- [Exercise details]:
Where a picture appears, leave it out; copy everything else in the records exactly.

————

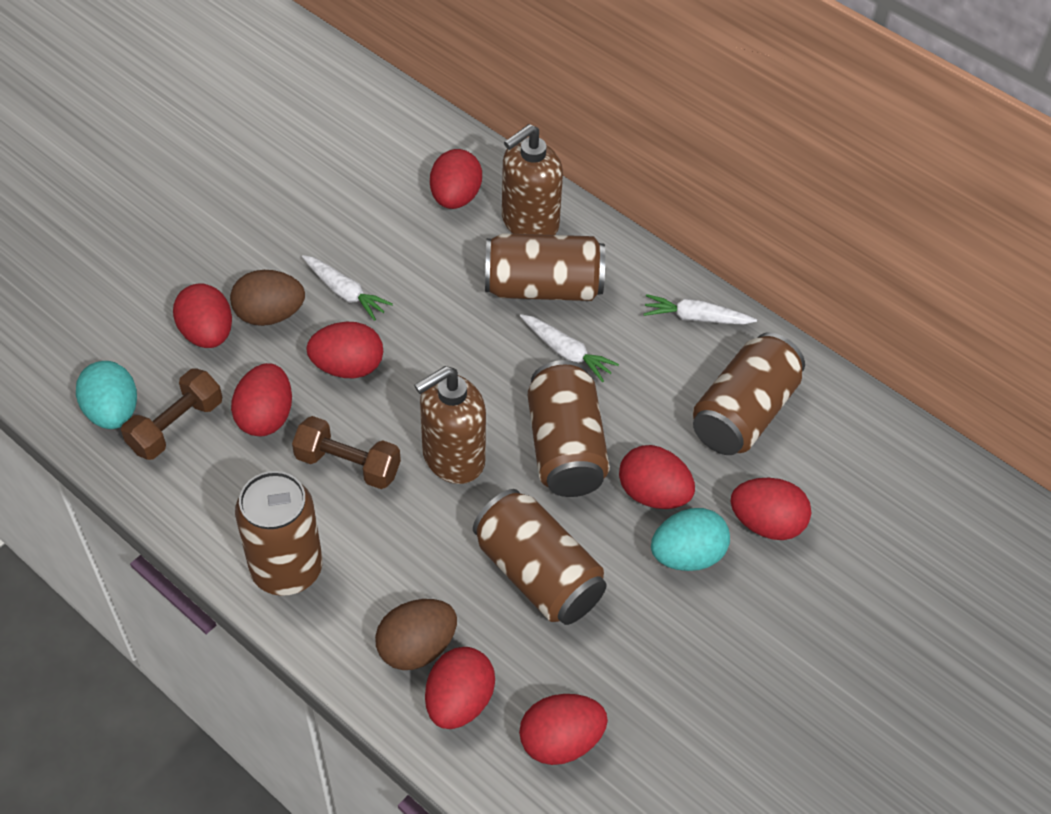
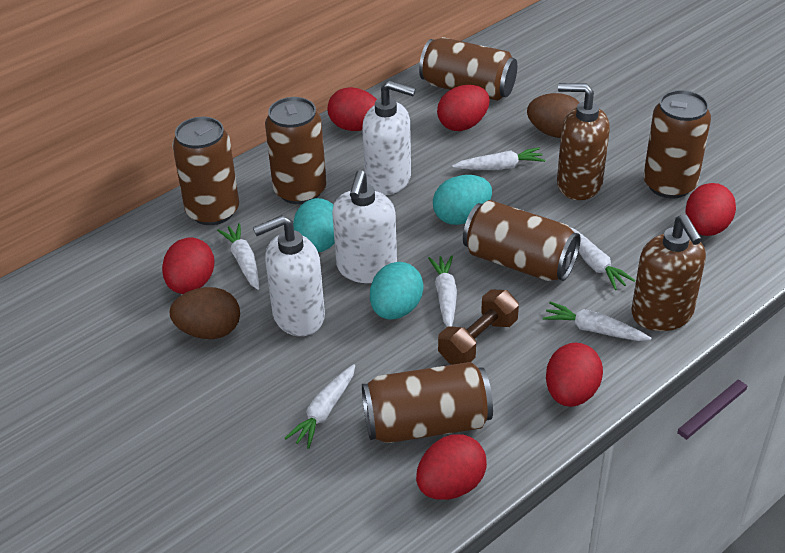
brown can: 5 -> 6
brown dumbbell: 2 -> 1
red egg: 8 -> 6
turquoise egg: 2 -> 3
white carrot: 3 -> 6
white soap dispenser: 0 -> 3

————

- [Task solution]:
brown can: 5 -> 6
brown dumbbell: 2 -> 1
red egg: 8 -> 6
turquoise egg: 2 -> 3
white carrot: 3 -> 6
white soap dispenser: 0 -> 3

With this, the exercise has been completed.